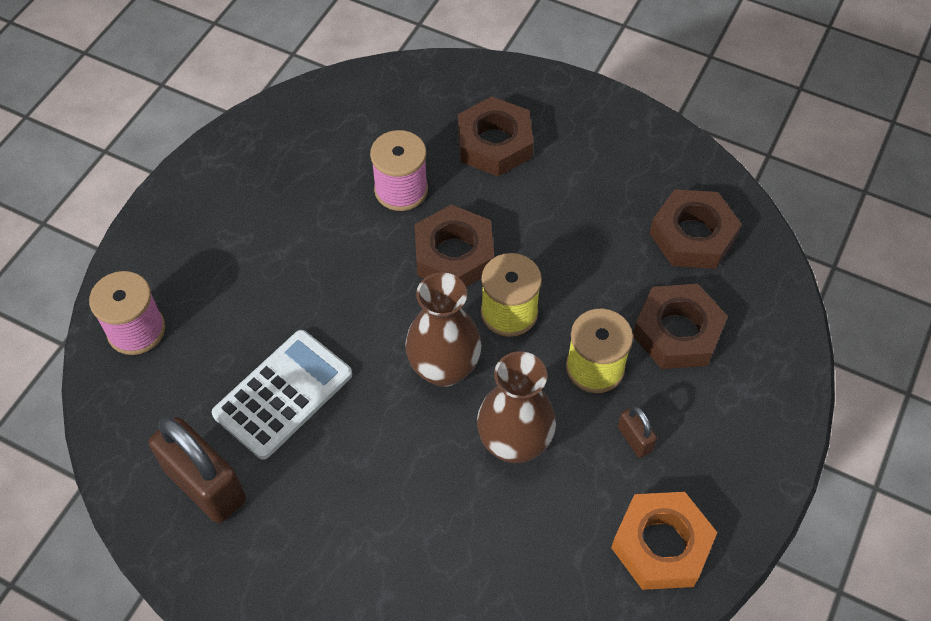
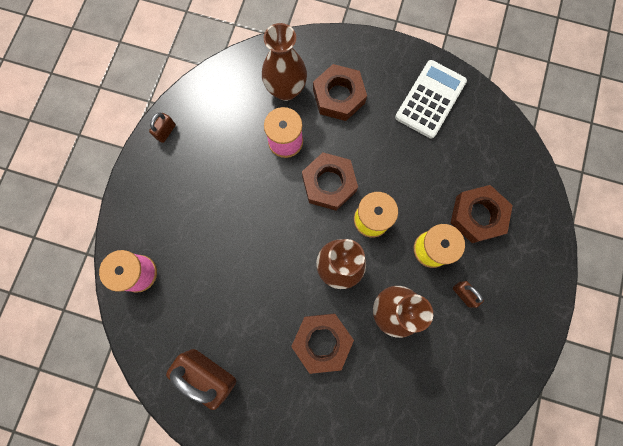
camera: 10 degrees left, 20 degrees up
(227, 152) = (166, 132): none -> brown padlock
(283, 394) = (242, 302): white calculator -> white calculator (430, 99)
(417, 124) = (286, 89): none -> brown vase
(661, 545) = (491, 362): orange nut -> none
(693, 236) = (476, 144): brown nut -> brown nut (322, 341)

--

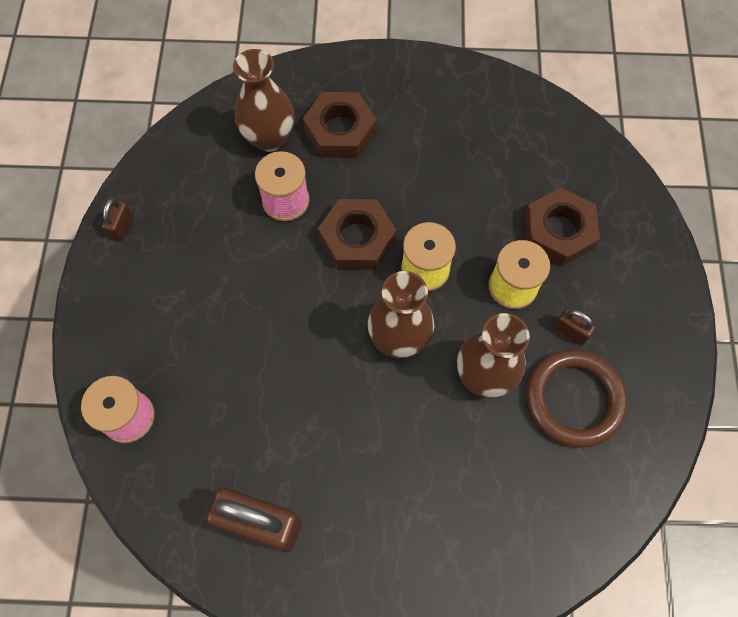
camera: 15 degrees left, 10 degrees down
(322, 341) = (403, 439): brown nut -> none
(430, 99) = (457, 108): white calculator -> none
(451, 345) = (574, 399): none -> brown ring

■ **YOUR INSTRUCTIONS**:
Using the data above, transcribe the lines that run from the line with "(322, 341) = (403, 439): brown nut -> none" to the line with "(451, 345) = (574, 399): none -> brown ring", both ends kept, and output nothing else.

■ **SOLUTION**:
(322, 341) = (403, 439): brown nut -> none
(430, 99) = (457, 108): white calculator -> none
(451, 345) = (574, 399): none -> brown ring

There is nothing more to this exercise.